::: Supplied records :::

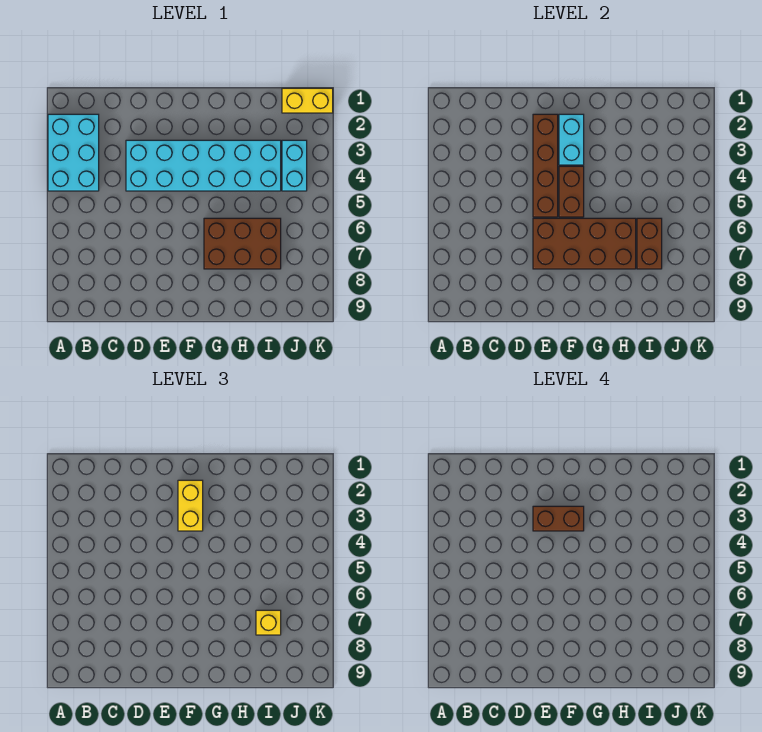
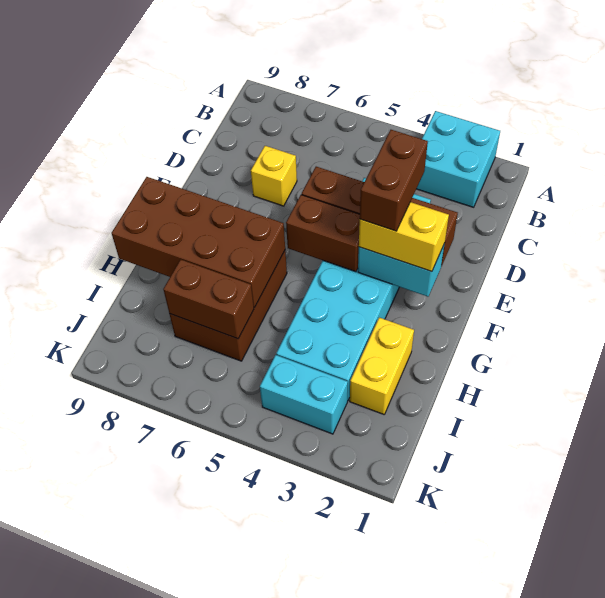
cyan brick A2:B4 level 1 -> cyan brick A2:B3 level 1
brown brick E6:H7 level 2 -> brown brick G6:H9 level 2
yellow brick I7 level 3 -> yellow brick D7 level 1
yellow brick J1:K1 level 1 -> yellow brick H2:I2 level 1

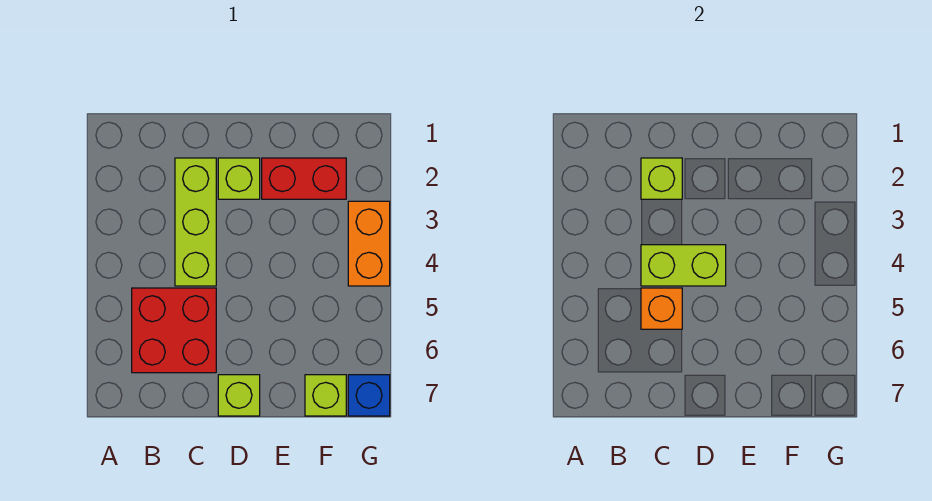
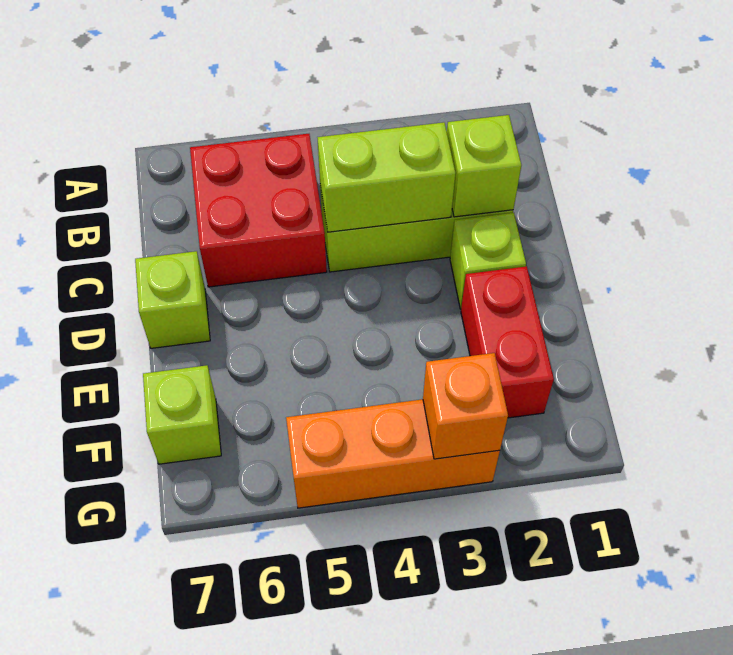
lime brick C4:D4 level 2 -> lime brick C3:C4 level 2
orange brick C5 level 2 -> orange brick G3 level 2
orange brick G3:G4 level 1 -> orange brick G3:G5 level 1
blue brick G7 level 1 -> none

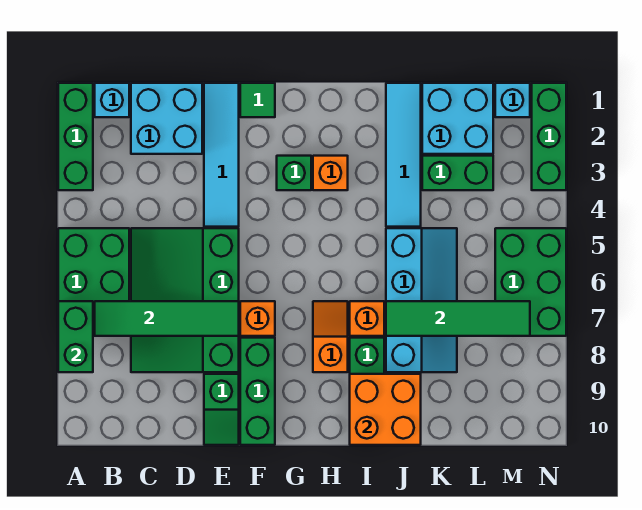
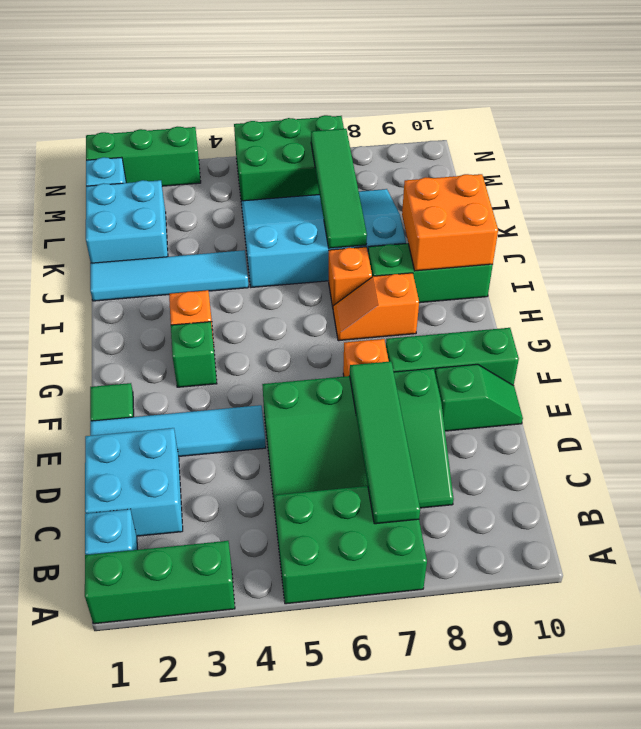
green brick A7:A8 level 2 -> none
cyan slope J5:K8 level 1 top J -> cyan slope J5:L8 level 1 top J
green brick K3:L3 level 1 -> none

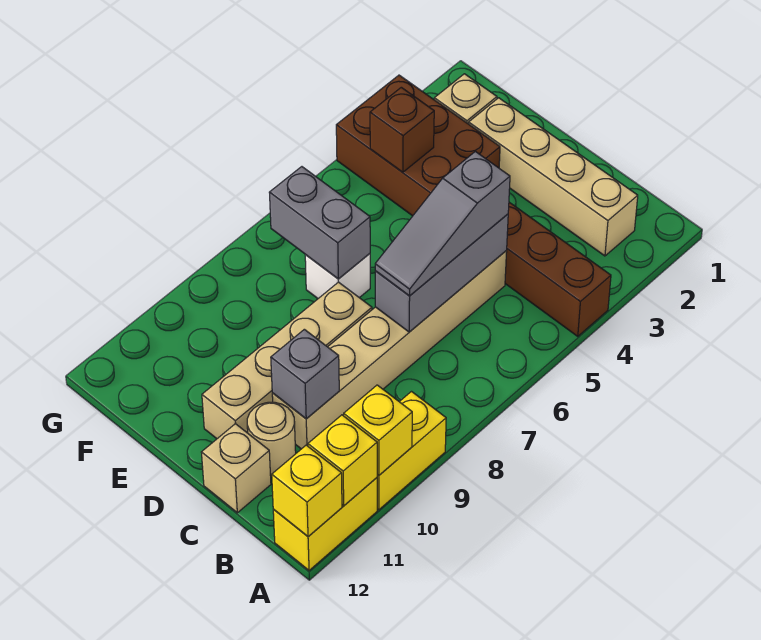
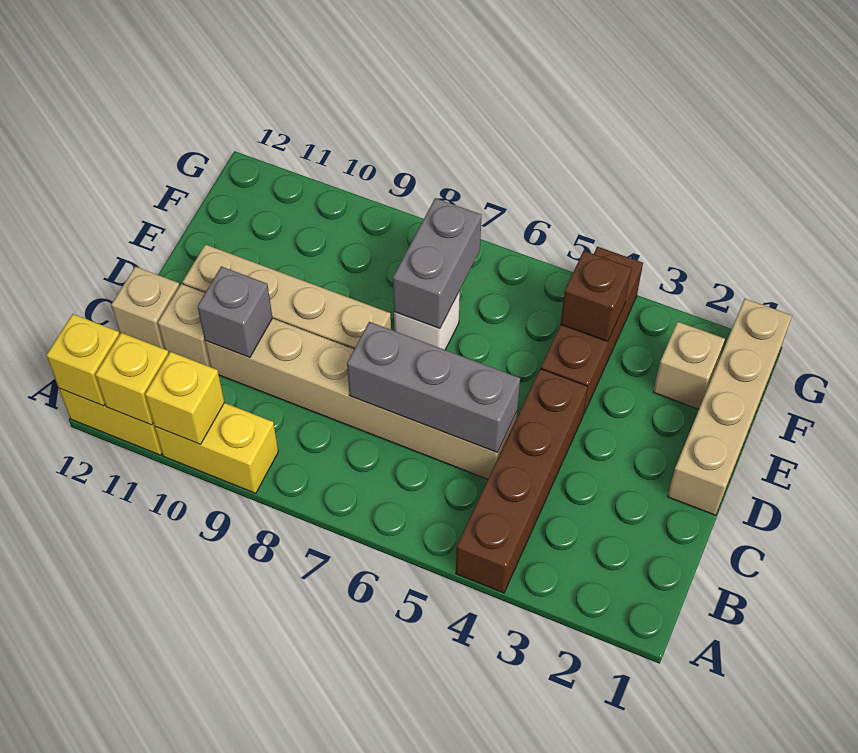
tan brick B2:E2 level 1 -> tan brick D1:G1 level 1
grey slope C5:C7 level 3 top 5 -> none
tan round brick C11 level 1 -> tan brick C11 level 1
brown brick E3:G4 level 1 -> brown brick E4:G4 level 1

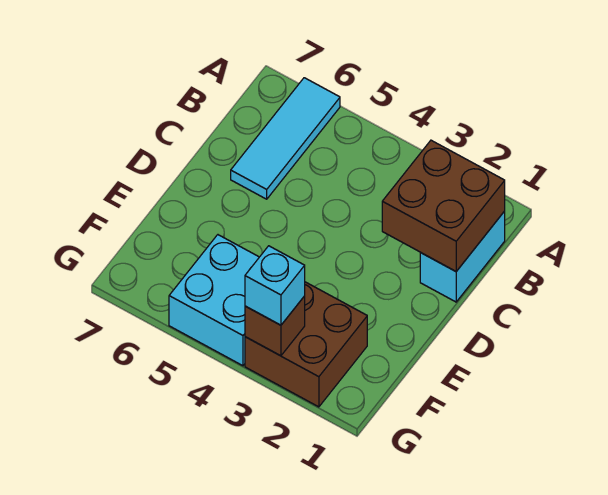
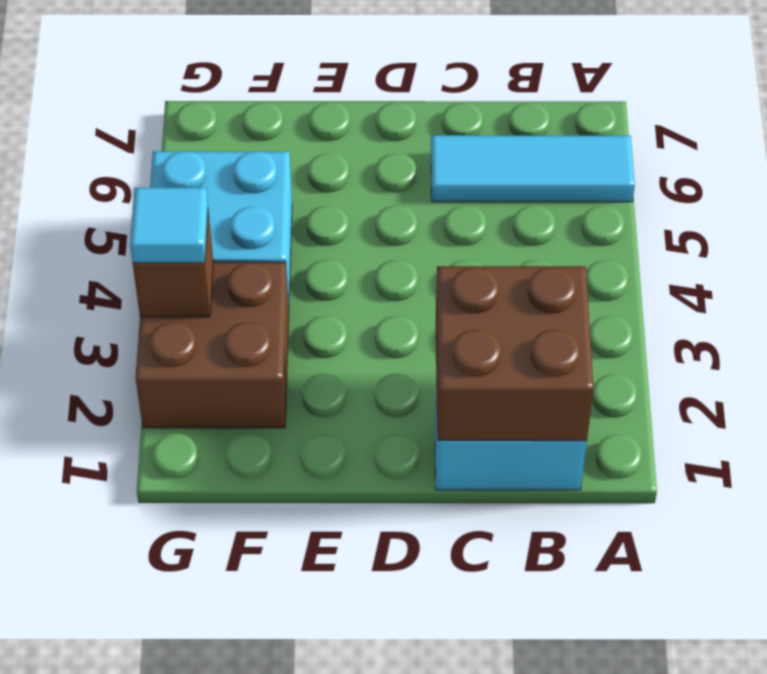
cyan brick G3 level 3 -> cyan tile G3 level 3

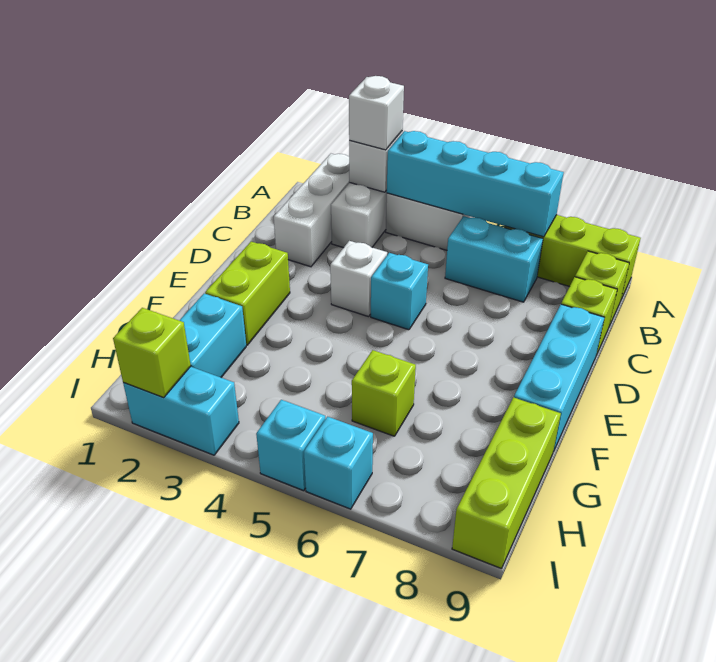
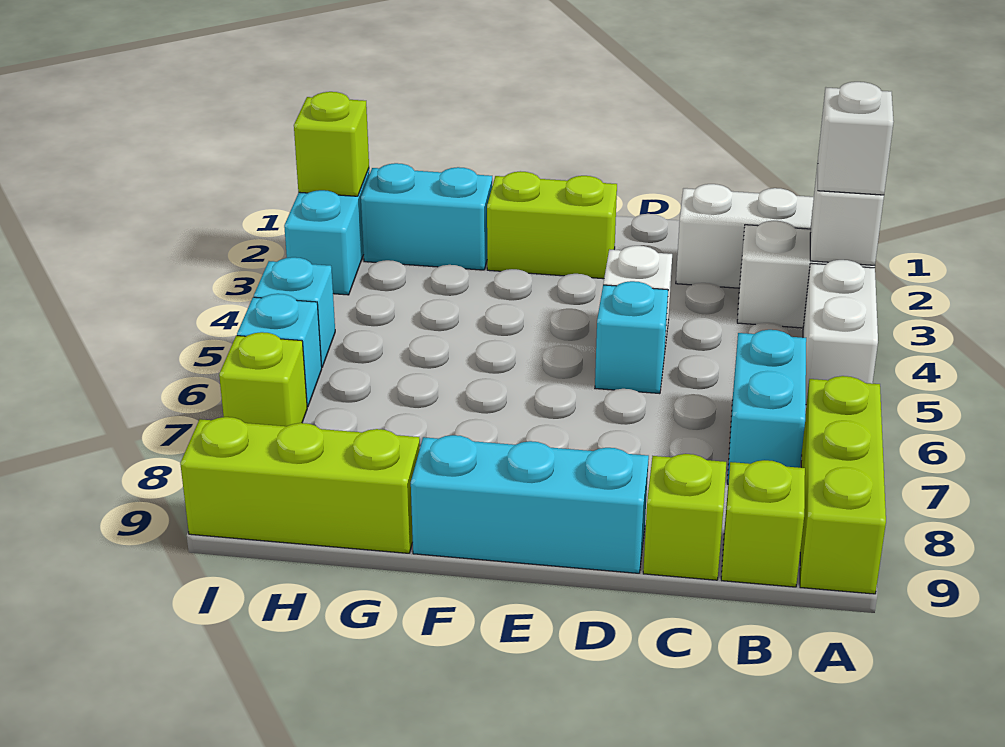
cyan brick A4:A7 level 2 -> none
lime brick G6 level 1 -> lime brick I7 level 1

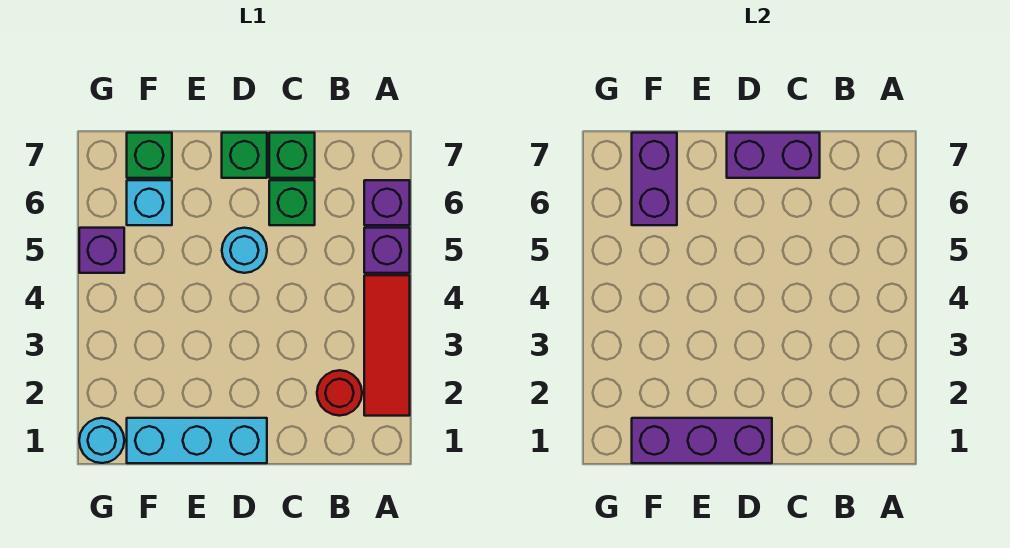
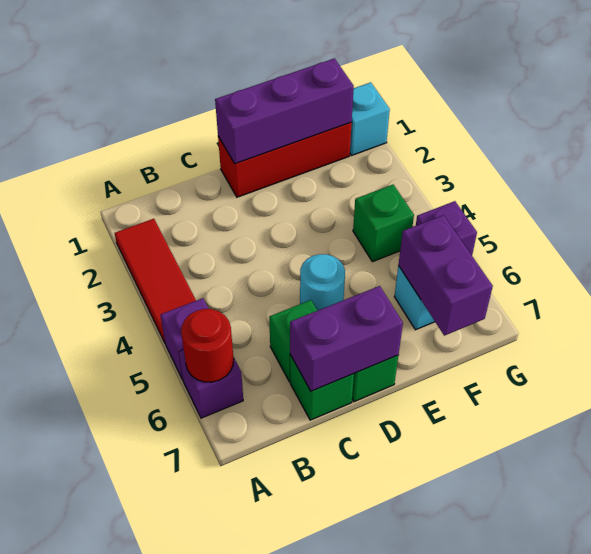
red round brick B2 level 1 -> red round brick A6 level 2
cyan brick D1:F1 level 1 -> red brick D1:F1 level 1
green brick F7 level 1 -> green brick F4 level 1
cyan round brick G1 level 1 -> cyan brick G1 level 1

:::

■ **What to produce**: Copy out exactly the lines between the line that contains "blue brick G7 level 1 -> none" and the last line of the records, both ends included; leave out every picture.

■ **Response**:
blue brick G7 level 1 -> none

green brick A7:A8 level 2 -> none
cyan slope J5:K8 level 1 top J -> cyan slope J5:L8 level 1 top J
green brick K3:L3 level 1 -> none

tan brick B2:E2 level 1 -> tan brick D1:G1 level 1
grey slope C5:C7 level 3 top 5 -> none
tan round brick C11 level 1 -> tan brick C11 level 1
brown brick E3:G4 level 1 -> brown brick E4:G4 level 1

cyan brick G3 level 3 -> cyan tile G3 level 3

cyan brick A4:A7 level 2 -> none
lime brick G6 level 1 -> lime brick I7 level 1

red round brick B2 level 1 -> red round brick A6 level 2
cyan brick D1:F1 level 1 -> red brick D1:F1 level 1
green brick F7 level 1 -> green brick F4 level 1
cyan round brick G1 level 1 -> cyan brick G1 level 1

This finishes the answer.